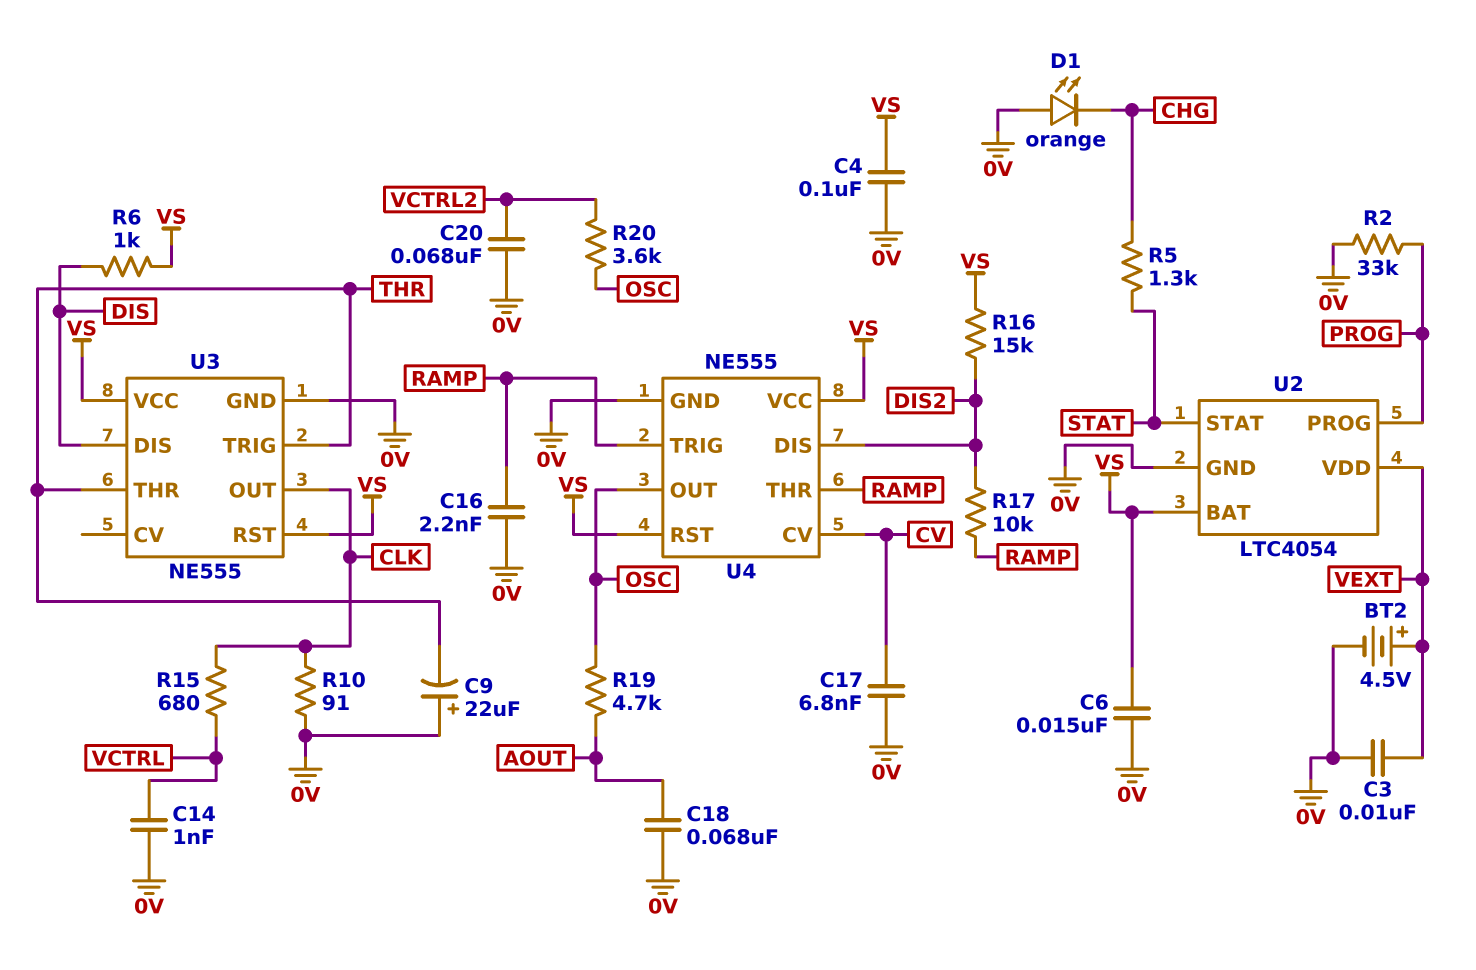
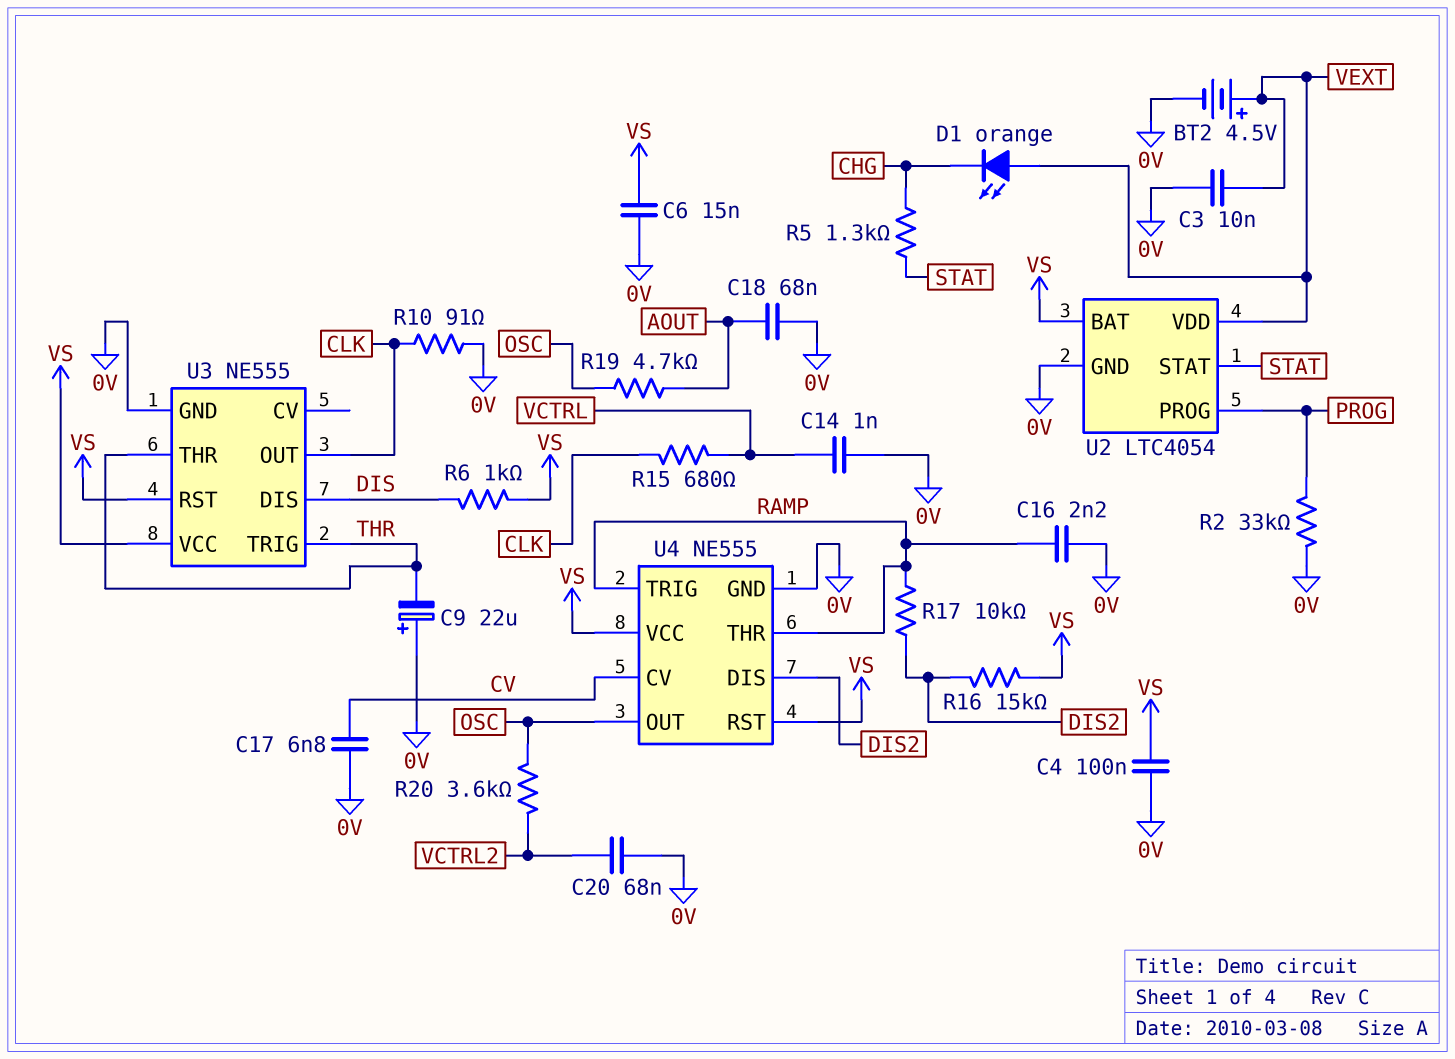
D1: LED orange (A 0V, K CHG) -> LED orange (A VEXT, K CHG)

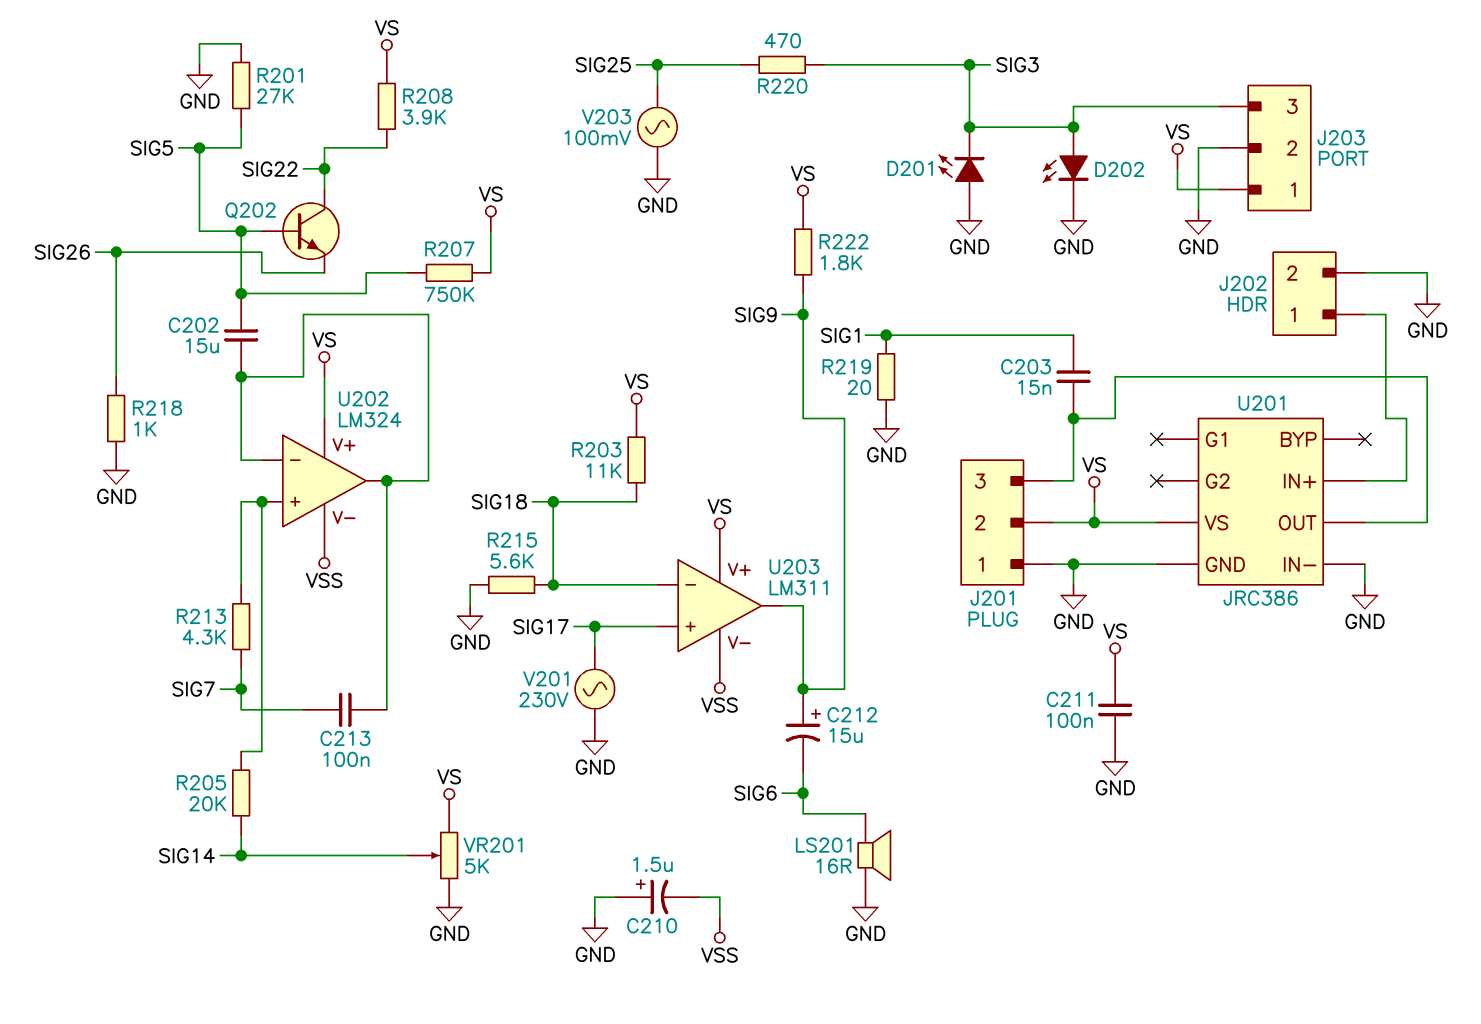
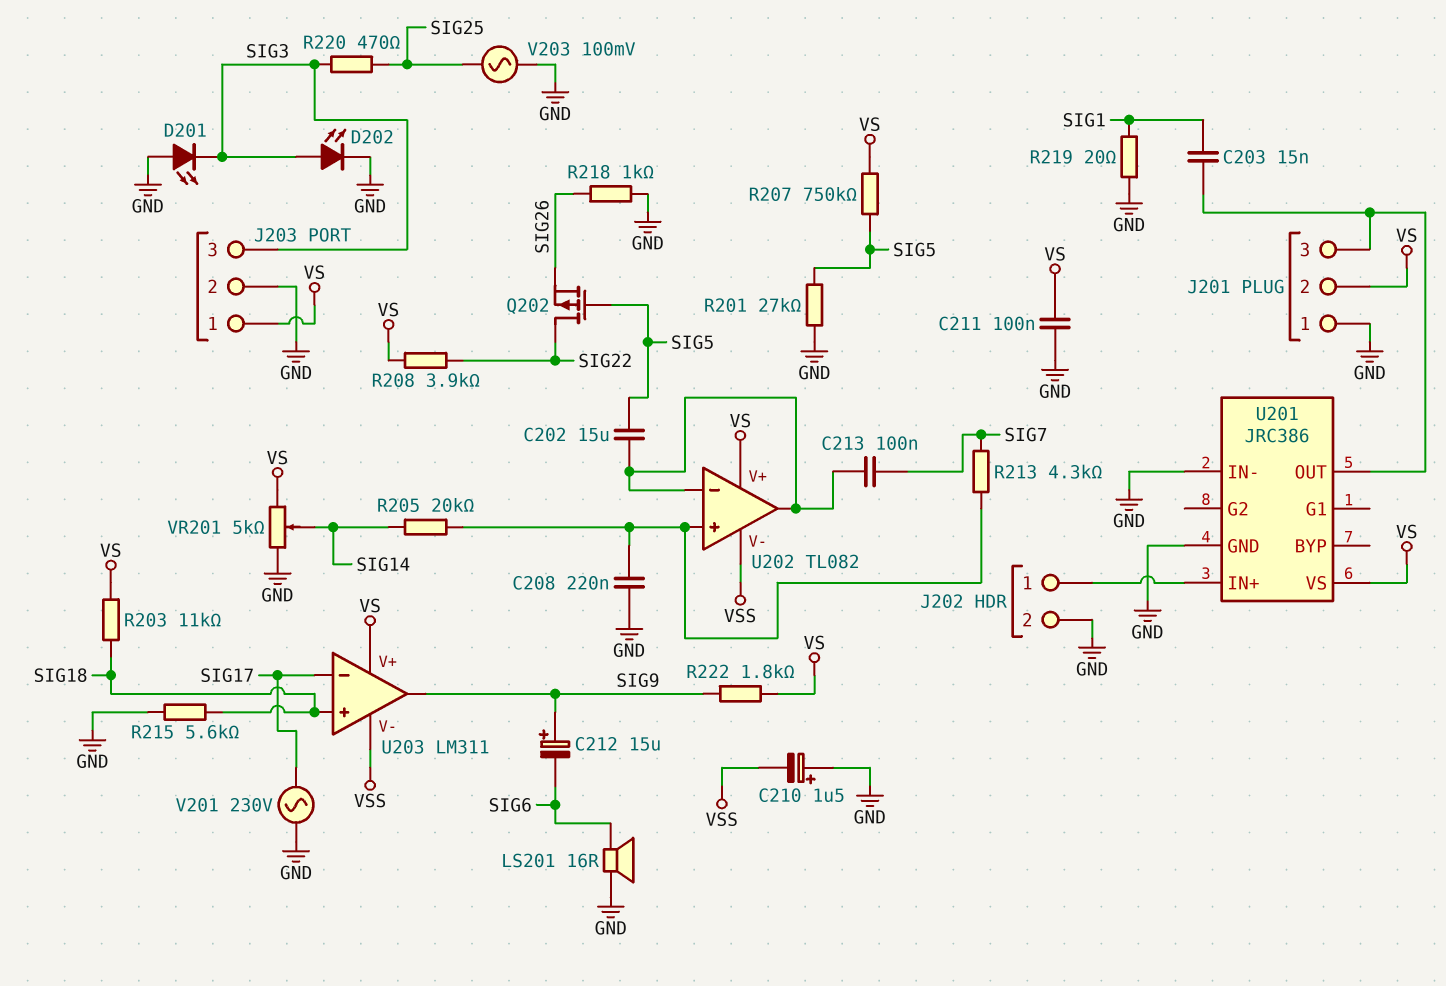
C208: none -> 220nF (GND, U202/in+)
Q202: NPN (B SIG5, C SIG22, E SIG26) -> PMOS (G SIG5, D SIG22, S SIG26)
U202: LM324 -> TL082
U203 pin in+: SIG17 -> SIG18
U203 pin in-: SIG18 -> SIG17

# # # # # # #

Action item:
Leaving out every line before the one with "C208: none -> 220nF (GND, U202/in+)", print the rest of the listing above exactly, through its final line.

Result below:
C208: none -> 220nF (GND, U202/in+)
Q202: NPN (B SIG5, C SIG22, E SIG26) -> PMOS (G SIG5, D SIG22, S SIG26)
U202: LM324 -> TL082
U203 pin in+: SIG17 -> SIG18
U203 pin in-: SIG18 -> SIG17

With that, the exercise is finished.